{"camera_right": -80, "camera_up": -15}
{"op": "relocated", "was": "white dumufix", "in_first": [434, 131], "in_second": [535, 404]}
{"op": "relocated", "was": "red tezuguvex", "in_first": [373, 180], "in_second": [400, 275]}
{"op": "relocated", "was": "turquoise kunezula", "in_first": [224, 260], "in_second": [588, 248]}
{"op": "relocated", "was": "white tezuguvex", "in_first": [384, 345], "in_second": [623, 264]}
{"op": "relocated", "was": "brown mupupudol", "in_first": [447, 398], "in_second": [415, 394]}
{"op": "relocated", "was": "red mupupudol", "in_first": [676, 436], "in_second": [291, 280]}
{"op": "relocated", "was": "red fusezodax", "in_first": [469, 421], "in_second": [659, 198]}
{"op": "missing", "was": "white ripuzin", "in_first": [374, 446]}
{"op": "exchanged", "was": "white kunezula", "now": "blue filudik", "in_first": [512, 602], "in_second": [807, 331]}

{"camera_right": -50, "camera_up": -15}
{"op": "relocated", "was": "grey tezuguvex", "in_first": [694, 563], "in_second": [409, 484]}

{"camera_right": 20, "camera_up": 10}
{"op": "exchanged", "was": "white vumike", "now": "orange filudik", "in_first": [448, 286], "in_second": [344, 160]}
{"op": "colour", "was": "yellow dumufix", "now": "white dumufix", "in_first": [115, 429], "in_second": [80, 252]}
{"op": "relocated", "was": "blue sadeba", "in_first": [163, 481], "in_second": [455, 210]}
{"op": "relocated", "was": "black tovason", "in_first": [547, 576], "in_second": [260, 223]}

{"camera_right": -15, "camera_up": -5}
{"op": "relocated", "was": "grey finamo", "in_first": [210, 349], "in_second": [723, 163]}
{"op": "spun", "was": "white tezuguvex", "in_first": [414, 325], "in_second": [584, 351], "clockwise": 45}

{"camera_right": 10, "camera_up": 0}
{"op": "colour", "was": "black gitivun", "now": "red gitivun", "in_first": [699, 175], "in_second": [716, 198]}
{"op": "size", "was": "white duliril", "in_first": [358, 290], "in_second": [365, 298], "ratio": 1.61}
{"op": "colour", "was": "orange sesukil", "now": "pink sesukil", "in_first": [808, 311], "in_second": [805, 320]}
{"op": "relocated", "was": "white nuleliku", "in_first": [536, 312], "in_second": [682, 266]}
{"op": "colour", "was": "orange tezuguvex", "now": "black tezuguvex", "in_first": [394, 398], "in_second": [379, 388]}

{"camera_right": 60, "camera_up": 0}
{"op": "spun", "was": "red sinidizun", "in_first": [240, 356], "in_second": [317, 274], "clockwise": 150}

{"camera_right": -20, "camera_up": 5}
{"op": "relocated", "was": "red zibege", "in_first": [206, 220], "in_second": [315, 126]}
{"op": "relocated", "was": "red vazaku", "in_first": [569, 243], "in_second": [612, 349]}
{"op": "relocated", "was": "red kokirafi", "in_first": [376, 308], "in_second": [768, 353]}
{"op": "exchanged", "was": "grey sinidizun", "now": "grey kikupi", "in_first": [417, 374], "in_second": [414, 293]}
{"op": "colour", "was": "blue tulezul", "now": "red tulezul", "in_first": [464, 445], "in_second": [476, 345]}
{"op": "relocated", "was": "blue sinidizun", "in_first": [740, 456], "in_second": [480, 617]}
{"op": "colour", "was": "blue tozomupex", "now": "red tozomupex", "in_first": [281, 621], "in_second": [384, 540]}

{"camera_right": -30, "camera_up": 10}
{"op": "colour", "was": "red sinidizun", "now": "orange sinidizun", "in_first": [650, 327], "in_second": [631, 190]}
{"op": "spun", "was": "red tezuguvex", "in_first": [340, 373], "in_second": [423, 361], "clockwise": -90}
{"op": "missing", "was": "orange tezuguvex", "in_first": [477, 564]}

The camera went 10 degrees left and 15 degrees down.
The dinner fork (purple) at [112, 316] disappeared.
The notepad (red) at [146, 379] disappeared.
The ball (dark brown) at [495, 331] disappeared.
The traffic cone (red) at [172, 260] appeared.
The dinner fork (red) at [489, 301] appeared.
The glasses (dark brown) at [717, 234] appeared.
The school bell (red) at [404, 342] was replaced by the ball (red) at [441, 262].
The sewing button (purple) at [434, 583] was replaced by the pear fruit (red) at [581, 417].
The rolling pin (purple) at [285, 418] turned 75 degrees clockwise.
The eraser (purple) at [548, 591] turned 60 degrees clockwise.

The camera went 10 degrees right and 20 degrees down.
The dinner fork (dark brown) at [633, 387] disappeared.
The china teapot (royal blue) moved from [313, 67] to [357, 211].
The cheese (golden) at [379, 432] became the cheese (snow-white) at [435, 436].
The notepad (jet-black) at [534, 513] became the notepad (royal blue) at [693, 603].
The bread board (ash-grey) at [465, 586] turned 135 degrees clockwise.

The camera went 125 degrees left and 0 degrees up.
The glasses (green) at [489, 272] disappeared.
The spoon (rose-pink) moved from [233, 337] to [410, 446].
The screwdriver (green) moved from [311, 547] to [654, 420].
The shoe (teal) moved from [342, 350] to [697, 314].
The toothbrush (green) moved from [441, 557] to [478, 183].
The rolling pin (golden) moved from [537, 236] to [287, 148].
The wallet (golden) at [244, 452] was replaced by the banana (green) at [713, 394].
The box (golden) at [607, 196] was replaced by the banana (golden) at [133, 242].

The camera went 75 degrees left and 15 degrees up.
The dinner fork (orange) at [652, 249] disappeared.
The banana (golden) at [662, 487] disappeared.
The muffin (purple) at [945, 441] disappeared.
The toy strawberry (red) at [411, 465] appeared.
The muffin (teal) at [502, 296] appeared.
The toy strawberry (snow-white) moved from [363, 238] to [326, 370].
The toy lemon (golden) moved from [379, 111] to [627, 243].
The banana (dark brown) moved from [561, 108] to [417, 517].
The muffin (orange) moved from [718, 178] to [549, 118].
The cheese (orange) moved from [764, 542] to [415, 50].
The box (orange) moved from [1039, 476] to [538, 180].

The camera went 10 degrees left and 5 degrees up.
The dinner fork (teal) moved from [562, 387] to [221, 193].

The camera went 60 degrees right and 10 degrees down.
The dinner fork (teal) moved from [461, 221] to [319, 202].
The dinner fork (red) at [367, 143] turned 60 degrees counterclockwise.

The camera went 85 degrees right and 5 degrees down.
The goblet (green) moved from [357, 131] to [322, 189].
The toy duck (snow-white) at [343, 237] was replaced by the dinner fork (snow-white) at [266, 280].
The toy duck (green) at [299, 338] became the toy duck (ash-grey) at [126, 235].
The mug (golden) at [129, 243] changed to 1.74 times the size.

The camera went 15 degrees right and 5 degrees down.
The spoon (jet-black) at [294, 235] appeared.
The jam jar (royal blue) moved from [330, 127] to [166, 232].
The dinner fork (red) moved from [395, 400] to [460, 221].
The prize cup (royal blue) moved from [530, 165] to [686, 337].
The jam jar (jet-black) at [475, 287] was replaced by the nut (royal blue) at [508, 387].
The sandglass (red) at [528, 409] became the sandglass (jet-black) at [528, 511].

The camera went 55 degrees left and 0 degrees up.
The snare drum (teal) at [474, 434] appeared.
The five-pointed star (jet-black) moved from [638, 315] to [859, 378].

§ **Work task**: After locating the line with "The traffic cone" in the material above, return it and each line after it exactly, ending at the line with "The rolling pin (purple)".

§ **Written response**:
The traffic cone (red) at [172, 260] appeared.
The dinner fork (red) at [489, 301] appeared.
The glasses (dark brown) at [717, 234] appeared.
The school bell (red) at [404, 342] was replaced by the ball (red) at [441, 262].
The sewing button (purple) at [434, 583] was replaced by the pear fruit (red) at [581, 417].
The rolling pin (purple) at [285, 418] turned 75 degrees clockwise.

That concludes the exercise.